• **Stored data**:
╭──

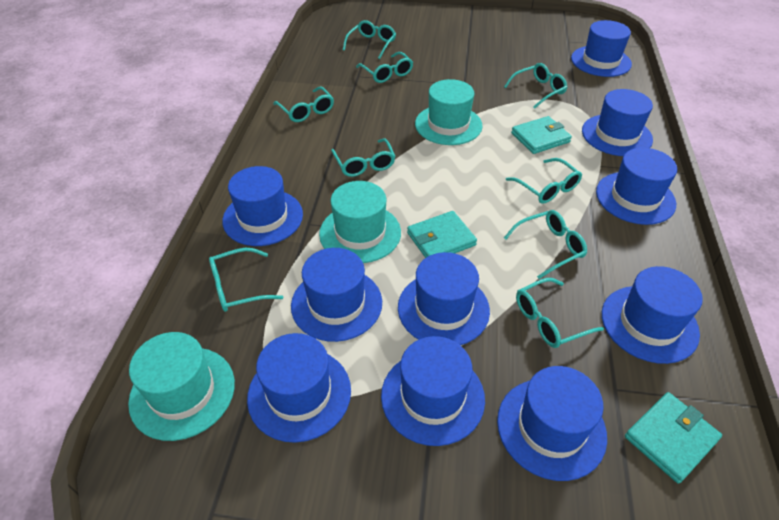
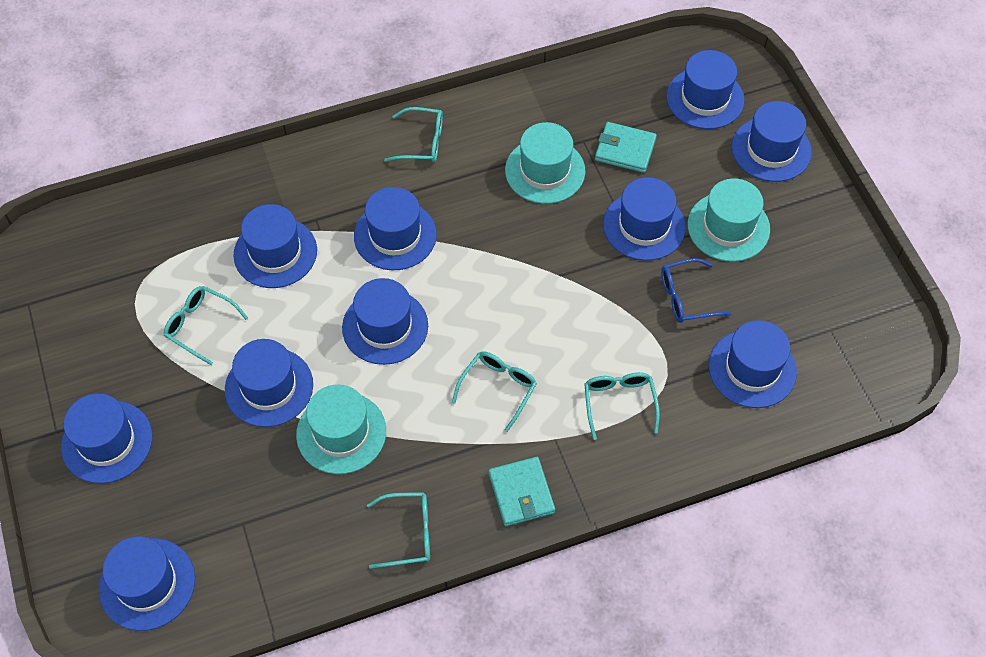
blue glasses: 0 -> 1
turquoise glasses: 9 -> 5
turquoise wallet: 3 -> 2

╰──

• **Instructions for the task**: Without any of its pictures, the listing is to be repeated exactly as it stands.

• **Solution for this problem**:
blue glasses: 0 -> 1
turquoise glasses: 9 -> 5
turquoise wallet: 3 -> 2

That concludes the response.